» EXERCISE DETAILS:
Repeat the data that follows verbatim. Images are not part of the copy.

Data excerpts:

++++++

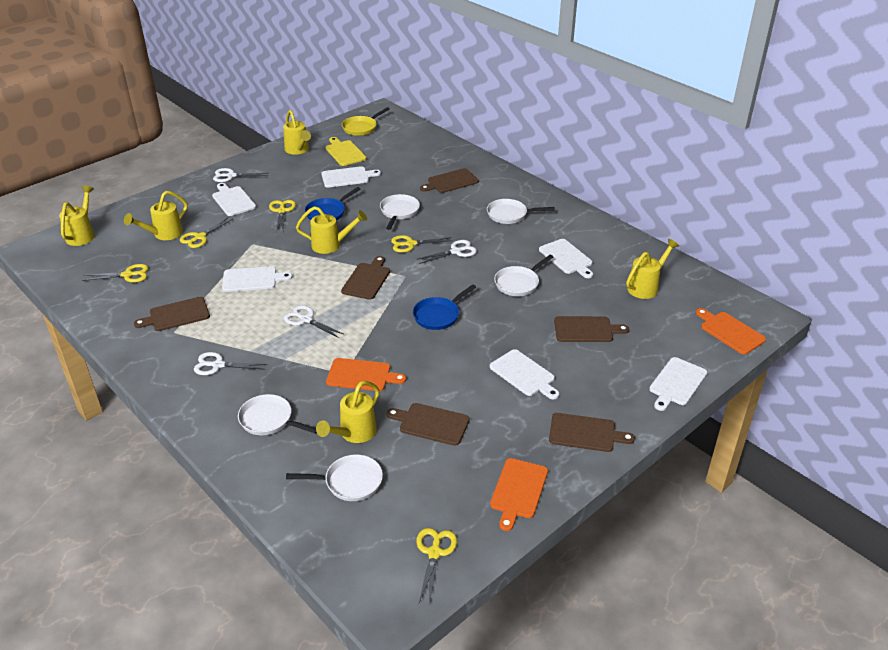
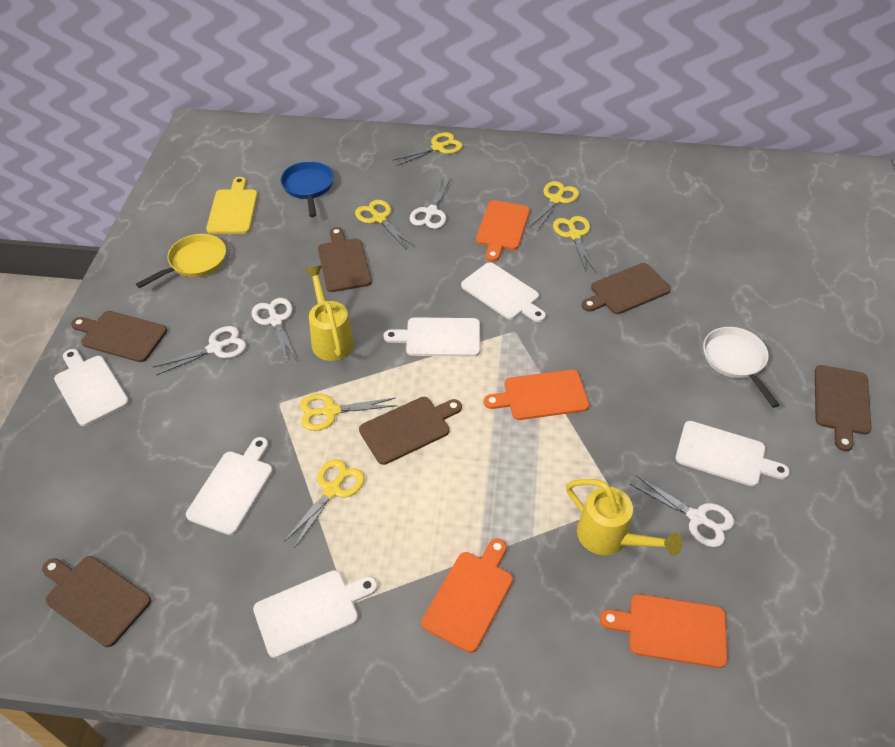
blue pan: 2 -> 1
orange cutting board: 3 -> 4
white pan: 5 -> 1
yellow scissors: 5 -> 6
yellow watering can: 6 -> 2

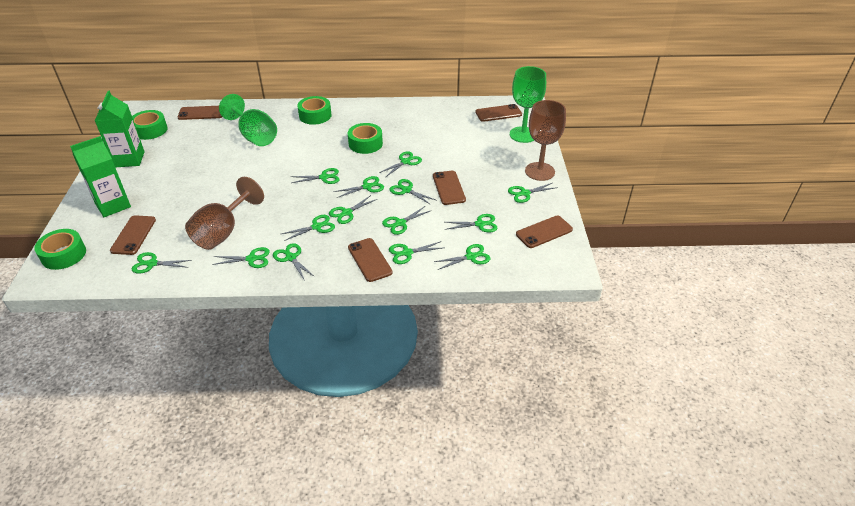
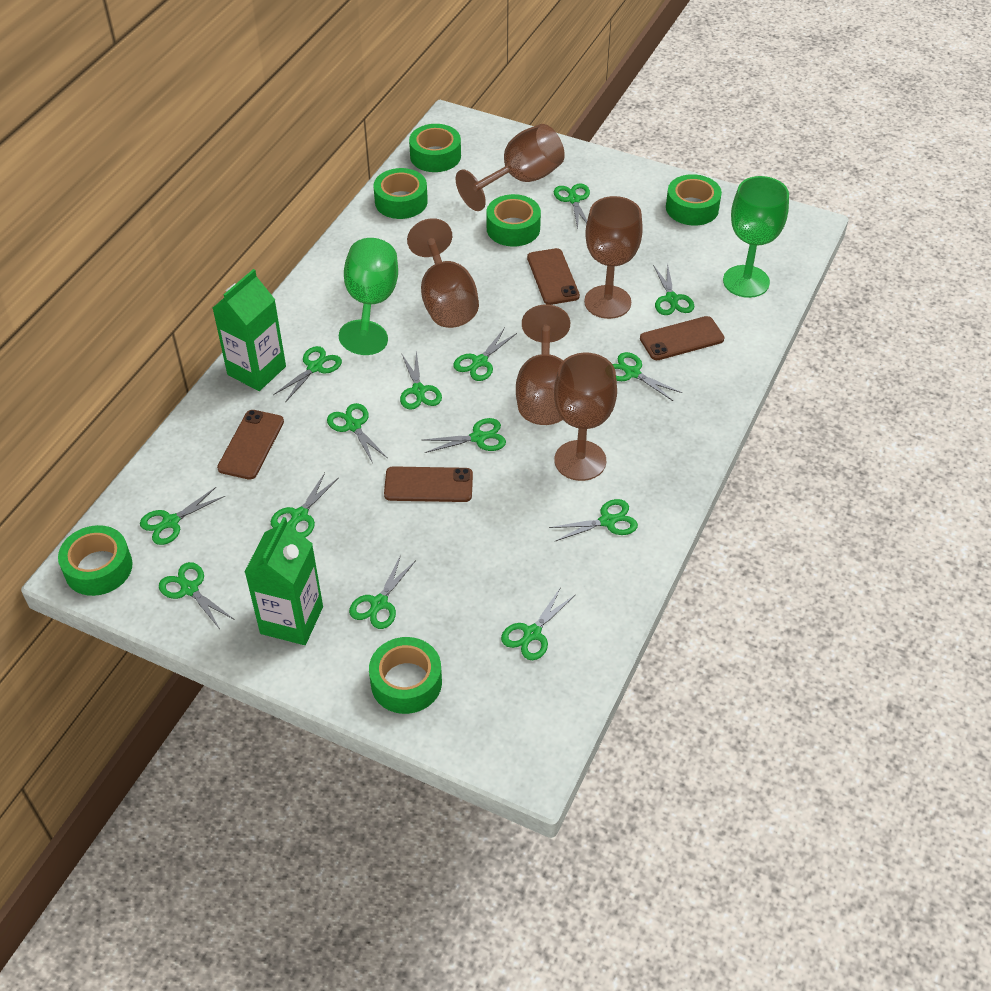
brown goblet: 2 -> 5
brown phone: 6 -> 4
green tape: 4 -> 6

++++++

» RESPONSE AREA:
blue pan: 2 -> 1
orange cutting board: 3 -> 4
white pan: 5 -> 1
yellow scissors: 5 -> 6
yellow watering can: 6 -> 2

brown goblet: 2 -> 5
brown phone: 6 -> 4
green tape: 4 -> 6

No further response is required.